▸ **WORK INSTRUCTIONS**
Copy the items from the line containing "holiday (354, 117)" down to the line containing "at (1032, 1349).", and replace "turnpike" with "tollway" while leaving everything else unchanged.
* START *
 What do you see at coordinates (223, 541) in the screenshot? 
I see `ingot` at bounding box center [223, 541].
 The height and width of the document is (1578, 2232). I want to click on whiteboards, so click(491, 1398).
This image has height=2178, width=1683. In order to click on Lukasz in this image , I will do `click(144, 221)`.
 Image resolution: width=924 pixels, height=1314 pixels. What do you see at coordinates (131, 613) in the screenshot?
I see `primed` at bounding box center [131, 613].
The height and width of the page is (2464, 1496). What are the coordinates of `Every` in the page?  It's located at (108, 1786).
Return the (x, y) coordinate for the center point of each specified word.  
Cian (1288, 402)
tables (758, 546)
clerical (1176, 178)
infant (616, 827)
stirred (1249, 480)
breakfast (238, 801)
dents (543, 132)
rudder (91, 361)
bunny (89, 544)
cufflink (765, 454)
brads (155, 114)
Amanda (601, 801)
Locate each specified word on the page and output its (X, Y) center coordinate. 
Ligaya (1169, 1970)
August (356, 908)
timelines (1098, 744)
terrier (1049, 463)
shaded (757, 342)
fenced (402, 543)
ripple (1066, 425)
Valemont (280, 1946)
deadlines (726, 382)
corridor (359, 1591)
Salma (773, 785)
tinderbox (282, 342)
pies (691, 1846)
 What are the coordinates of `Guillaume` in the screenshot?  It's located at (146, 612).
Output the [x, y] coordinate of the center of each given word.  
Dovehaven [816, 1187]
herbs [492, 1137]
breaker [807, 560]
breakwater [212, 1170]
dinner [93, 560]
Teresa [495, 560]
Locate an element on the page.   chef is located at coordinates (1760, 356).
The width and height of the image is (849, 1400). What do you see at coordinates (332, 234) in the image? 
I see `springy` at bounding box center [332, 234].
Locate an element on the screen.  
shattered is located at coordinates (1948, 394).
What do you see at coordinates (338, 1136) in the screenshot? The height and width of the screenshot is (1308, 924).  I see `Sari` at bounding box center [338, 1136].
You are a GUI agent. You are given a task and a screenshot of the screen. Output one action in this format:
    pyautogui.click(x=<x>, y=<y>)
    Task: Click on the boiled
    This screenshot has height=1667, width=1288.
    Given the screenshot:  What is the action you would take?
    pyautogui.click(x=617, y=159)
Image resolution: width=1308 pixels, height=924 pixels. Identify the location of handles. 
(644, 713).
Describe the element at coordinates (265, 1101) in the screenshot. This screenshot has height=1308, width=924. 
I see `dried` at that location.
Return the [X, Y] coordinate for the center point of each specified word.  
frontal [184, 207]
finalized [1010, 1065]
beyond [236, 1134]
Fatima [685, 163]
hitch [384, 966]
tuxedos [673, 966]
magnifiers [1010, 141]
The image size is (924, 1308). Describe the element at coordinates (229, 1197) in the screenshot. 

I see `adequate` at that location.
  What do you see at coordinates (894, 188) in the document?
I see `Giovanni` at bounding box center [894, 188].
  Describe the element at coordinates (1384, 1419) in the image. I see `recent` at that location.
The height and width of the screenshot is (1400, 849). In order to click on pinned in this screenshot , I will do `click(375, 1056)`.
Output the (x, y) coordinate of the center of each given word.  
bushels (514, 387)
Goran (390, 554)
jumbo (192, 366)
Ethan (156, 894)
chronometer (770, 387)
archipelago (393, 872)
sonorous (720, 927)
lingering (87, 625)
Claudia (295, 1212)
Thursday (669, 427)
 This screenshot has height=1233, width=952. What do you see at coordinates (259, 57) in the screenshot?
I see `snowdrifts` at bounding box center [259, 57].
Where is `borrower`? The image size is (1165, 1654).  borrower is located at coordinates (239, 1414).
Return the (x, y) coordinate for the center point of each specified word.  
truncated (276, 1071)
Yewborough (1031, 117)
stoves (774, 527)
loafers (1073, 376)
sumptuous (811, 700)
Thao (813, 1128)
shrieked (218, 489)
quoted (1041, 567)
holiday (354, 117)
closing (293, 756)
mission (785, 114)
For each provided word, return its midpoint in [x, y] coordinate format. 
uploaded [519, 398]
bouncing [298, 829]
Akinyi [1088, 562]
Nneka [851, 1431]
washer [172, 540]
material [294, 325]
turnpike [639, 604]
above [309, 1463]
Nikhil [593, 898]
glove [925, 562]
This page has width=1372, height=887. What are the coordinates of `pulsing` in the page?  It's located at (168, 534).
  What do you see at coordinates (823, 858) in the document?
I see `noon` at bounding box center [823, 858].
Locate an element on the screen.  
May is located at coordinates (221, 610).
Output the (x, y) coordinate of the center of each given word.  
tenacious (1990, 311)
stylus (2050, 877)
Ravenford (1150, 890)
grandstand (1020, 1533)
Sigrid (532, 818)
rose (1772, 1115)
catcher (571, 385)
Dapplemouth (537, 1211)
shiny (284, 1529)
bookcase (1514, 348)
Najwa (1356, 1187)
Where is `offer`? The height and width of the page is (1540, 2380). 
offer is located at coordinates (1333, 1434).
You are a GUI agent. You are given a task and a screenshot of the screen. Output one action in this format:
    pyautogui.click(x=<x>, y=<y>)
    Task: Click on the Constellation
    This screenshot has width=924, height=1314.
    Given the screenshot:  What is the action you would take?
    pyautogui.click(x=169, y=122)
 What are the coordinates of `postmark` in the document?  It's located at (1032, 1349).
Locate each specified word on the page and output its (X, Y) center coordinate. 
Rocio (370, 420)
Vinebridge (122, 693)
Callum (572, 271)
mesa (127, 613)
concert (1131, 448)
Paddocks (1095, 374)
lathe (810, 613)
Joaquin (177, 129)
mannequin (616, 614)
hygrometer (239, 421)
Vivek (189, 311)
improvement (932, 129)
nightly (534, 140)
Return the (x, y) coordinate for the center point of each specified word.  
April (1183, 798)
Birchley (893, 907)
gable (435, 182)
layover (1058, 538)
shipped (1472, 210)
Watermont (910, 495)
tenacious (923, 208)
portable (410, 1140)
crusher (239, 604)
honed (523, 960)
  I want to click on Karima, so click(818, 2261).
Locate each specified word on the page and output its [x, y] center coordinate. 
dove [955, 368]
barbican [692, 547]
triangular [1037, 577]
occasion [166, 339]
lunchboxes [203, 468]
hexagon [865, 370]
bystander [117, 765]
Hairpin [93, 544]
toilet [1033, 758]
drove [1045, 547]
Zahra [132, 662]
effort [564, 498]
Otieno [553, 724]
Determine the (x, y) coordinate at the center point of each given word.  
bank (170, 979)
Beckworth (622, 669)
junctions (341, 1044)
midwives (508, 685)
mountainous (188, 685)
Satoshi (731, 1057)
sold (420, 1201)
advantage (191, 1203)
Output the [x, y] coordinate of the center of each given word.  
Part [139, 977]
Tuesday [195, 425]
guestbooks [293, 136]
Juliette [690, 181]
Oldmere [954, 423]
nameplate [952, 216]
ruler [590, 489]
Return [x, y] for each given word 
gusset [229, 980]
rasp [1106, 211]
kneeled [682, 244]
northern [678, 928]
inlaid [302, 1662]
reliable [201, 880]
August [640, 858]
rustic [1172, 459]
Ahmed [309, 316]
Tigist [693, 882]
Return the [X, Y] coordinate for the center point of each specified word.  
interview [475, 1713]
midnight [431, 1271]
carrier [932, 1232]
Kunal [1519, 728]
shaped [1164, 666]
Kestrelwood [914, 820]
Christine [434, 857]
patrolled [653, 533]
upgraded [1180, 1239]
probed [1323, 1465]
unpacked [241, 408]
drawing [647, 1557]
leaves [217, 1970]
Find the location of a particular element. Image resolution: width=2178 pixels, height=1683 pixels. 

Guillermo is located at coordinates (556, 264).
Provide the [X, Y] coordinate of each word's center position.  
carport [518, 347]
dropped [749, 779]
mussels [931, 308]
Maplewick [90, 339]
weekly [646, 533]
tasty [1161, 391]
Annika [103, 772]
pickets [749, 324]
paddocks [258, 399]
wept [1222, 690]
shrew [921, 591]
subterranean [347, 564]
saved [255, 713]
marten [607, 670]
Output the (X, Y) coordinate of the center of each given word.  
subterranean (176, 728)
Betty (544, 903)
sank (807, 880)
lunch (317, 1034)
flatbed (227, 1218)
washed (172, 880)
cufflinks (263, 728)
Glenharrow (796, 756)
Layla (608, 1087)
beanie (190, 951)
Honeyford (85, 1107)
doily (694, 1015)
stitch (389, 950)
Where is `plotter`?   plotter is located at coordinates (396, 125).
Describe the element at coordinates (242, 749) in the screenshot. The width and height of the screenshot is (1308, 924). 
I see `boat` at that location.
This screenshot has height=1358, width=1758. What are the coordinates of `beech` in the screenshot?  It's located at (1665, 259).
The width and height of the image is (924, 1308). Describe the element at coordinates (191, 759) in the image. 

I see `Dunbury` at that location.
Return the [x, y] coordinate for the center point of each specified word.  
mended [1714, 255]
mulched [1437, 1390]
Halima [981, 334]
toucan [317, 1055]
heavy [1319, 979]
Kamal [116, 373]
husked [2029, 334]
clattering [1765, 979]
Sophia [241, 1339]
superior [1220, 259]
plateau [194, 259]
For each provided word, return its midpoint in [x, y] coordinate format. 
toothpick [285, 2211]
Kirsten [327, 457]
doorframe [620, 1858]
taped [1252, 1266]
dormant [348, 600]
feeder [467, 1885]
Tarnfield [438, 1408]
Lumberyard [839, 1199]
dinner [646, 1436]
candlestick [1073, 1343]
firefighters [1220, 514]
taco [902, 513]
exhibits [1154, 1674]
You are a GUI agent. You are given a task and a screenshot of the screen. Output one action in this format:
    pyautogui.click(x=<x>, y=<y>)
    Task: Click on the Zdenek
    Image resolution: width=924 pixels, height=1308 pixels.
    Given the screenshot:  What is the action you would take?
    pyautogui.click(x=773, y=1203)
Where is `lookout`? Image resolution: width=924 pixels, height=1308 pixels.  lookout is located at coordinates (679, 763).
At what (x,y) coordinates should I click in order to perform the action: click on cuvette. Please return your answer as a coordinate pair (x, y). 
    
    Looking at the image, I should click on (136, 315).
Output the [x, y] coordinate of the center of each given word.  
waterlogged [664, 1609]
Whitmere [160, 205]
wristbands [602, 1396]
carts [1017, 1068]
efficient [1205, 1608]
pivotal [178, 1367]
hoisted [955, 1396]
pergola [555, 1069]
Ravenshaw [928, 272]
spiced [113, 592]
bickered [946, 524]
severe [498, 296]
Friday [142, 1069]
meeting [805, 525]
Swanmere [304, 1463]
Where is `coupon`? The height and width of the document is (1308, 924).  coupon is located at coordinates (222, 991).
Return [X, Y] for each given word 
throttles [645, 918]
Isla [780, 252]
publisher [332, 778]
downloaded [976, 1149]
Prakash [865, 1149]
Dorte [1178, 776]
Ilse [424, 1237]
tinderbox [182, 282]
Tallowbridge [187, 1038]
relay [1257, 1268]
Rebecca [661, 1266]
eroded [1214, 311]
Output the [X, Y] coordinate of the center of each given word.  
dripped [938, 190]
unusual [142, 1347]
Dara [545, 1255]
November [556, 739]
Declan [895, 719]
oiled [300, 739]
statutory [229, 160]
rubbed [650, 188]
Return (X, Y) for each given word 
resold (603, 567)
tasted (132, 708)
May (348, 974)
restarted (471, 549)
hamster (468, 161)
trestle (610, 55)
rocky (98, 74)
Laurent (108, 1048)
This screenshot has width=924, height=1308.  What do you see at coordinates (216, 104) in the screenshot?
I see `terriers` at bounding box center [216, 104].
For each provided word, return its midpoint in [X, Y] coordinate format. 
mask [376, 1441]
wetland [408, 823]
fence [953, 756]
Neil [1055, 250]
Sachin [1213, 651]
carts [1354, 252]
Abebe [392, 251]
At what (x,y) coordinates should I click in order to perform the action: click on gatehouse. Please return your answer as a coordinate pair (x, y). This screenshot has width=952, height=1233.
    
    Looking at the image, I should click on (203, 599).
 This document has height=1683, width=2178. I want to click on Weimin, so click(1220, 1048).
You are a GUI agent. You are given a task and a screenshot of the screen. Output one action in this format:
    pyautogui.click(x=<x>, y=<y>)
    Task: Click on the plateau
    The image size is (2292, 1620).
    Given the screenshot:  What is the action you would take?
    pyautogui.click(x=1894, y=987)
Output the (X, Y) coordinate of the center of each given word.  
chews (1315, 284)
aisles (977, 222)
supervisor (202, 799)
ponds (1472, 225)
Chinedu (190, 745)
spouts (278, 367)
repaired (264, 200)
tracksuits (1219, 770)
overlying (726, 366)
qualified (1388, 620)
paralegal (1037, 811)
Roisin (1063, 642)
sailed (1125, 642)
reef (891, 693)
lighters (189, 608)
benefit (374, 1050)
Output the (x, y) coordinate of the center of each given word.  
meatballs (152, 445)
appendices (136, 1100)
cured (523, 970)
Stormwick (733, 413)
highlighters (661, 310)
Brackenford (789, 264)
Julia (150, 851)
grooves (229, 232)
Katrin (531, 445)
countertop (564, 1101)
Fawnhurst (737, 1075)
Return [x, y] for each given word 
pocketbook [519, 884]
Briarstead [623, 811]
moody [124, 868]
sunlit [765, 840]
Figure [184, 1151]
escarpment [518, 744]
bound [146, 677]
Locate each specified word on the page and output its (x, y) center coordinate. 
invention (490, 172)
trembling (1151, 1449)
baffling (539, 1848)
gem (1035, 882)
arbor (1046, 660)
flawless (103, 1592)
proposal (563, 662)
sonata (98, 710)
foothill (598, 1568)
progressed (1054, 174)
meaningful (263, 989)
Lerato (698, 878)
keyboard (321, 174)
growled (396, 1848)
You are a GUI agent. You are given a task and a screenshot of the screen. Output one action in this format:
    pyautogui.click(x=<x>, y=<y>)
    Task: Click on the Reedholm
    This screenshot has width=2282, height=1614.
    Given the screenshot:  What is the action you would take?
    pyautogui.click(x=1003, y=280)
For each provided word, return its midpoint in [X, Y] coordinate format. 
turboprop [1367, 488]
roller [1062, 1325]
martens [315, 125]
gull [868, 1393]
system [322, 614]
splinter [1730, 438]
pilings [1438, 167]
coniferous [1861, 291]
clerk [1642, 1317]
* END *
▸ **ANSWER TO THIS PROBLEM**
holiday (354, 117)
closing (293, 756)
mission (785, 114)
For each provided word, return its midpoint in [x, y] coordinate format. 
uploaded [519, 398]
bouncing [298, 829]
Akinyi [1088, 562]
Nneka [851, 1431]
washer [172, 540]
material [294, 325]
tollway [639, 604]
above [309, 1463]
Nikhil [593, 898]
glove [925, 562]
This page has width=1372, height=887. What are the coordinates of `pulsing` in the page?  It's located at (168, 534).
  What do you see at coordinates (823, 858) in the document?
I see `noon` at bounding box center [823, 858].
Locate an element on the screen.  
May is located at coordinates (221, 610).
Output the (x, y) coordinate of the center of each given word.  
tenacious (1990, 311)
stylus (2050, 877)
Ravenford (1150, 890)
grandstand (1020, 1533)
Sigrid (532, 818)
rose (1772, 1115)
catcher (571, 385)
Dapplemouth (537, 1211)
shiny (284, 1529)
bookcase (1514, 348)
Najwa (1356, 1187)
Where is `offer`? The height and width of the page is (1540, 2380). 
offer is located at coordinates (1333, 1434).
You are a GUI agent. You are given a task and a screenshot of the screen. Output one action in this format:
    pyautogui.click(x=<x>, y=<y>)
    Task: Click on the Constellation
    This screenshot has width=924, height=1314.
    Given the screenshot:  What is the action you would take?
    pyautogui.click(x=169, y=122)
 What are the coordinates of `postmark` in the document?  It's located at (1032, 1349).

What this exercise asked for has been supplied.